Content starts
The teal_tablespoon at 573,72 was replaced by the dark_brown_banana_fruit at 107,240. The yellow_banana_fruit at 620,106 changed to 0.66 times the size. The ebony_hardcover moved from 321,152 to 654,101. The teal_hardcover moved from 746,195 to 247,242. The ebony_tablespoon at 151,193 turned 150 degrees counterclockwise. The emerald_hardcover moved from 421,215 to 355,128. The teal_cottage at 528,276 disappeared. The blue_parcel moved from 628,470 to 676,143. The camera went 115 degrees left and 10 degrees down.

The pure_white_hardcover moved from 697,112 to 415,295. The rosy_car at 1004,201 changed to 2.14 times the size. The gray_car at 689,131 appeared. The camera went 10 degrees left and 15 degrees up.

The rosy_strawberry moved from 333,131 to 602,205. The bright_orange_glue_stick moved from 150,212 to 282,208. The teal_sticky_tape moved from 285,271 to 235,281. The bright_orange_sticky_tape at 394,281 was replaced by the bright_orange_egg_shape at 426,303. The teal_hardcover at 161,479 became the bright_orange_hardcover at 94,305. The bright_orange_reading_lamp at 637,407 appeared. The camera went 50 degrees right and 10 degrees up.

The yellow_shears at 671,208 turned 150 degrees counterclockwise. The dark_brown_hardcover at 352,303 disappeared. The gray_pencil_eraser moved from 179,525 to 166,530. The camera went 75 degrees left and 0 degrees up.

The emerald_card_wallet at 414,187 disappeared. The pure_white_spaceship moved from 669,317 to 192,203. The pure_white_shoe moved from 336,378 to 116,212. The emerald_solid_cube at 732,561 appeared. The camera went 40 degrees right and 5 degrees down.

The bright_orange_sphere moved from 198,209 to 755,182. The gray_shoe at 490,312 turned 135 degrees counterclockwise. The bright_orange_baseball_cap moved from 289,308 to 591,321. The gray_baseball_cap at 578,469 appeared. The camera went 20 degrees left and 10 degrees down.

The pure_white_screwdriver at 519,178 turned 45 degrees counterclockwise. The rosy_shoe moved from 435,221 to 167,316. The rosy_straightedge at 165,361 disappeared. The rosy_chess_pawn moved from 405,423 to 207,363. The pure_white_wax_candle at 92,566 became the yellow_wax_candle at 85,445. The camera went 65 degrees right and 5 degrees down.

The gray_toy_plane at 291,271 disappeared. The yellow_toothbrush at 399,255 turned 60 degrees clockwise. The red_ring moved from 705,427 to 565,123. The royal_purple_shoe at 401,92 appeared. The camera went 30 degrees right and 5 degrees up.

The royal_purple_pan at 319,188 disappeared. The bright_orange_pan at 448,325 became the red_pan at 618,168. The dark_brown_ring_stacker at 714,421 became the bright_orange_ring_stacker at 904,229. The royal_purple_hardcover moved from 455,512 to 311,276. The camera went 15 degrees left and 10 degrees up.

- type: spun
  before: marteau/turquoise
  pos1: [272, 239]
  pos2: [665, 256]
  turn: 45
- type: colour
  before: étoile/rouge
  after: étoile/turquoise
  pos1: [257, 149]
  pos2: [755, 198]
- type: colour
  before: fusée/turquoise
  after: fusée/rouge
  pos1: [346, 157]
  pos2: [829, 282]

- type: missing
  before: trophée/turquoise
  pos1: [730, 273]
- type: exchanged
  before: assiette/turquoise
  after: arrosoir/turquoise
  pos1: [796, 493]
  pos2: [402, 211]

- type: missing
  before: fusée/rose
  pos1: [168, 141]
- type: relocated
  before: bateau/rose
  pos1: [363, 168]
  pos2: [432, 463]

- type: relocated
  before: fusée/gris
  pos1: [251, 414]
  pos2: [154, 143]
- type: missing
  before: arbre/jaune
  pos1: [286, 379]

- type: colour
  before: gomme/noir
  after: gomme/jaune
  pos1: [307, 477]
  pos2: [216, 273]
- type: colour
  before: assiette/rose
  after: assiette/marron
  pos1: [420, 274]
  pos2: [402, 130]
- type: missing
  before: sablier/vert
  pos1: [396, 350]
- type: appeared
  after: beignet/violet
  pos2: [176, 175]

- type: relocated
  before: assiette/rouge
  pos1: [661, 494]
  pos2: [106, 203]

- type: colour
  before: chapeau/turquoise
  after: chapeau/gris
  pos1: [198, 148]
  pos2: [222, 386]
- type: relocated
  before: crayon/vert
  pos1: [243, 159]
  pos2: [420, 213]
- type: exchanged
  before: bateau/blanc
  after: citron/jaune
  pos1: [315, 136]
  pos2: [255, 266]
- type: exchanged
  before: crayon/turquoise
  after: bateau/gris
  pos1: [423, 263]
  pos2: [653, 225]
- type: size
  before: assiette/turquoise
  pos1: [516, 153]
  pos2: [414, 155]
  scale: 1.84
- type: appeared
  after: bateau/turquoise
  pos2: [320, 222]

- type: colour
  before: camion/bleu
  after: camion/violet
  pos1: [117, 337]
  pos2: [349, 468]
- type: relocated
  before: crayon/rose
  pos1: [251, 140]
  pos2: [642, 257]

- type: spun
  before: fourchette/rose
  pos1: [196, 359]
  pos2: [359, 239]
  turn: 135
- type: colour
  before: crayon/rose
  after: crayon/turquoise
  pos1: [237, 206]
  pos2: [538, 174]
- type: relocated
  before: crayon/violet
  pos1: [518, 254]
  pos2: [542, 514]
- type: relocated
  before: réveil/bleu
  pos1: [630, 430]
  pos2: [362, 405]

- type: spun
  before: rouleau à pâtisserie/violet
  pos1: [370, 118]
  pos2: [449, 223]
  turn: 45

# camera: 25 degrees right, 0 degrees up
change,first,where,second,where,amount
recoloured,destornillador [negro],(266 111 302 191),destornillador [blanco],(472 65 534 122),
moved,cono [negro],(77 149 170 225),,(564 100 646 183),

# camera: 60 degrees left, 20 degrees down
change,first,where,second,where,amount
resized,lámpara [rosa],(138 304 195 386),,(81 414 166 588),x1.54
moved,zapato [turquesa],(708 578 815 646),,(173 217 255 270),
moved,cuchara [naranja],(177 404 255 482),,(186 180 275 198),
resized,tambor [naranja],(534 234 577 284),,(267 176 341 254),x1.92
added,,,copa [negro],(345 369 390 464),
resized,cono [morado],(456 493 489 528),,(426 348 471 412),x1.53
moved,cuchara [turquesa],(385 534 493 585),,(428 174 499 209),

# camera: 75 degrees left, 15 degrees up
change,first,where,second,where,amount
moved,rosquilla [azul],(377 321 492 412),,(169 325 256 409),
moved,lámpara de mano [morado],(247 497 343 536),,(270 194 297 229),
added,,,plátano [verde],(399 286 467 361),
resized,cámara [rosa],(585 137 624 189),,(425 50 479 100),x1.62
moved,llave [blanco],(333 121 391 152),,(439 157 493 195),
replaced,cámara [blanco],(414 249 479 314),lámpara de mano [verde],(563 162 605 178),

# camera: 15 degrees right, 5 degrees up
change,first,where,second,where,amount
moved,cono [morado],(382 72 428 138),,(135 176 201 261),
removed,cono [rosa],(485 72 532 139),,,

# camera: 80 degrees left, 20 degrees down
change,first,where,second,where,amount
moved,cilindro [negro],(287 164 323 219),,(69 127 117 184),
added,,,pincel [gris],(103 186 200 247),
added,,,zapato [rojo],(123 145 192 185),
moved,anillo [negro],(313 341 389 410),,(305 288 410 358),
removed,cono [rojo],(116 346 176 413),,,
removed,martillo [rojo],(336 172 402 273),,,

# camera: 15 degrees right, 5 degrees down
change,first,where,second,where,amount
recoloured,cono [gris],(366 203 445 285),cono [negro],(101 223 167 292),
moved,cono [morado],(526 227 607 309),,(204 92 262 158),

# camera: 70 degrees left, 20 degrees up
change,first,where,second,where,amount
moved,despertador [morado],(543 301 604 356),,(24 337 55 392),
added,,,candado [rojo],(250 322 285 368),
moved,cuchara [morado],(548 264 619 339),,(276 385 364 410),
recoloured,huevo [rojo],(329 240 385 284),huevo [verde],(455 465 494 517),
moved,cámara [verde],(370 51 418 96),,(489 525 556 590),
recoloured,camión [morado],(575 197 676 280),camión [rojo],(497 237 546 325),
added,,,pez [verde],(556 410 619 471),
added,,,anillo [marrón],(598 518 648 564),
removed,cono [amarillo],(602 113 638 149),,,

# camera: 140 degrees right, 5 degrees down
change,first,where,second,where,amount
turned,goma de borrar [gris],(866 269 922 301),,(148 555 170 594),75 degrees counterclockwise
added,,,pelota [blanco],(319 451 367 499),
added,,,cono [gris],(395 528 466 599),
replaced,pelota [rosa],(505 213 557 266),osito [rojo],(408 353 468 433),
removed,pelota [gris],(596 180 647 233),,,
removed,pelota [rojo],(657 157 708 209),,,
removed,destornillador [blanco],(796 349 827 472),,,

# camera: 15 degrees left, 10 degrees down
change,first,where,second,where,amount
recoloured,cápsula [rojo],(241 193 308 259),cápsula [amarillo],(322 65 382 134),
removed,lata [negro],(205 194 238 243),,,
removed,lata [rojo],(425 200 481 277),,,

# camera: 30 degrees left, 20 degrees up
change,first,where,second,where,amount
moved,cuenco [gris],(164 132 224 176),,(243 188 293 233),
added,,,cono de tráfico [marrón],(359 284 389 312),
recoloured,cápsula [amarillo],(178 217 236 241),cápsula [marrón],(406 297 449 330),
Content ends
> [ABOUT THIS EXERCISE]:
Show the lines from the data above that contain the string "étoile".

> [ANSWER TO THE EXERCISE]:
  before: étoile/rouge
  after: étoile/turquoise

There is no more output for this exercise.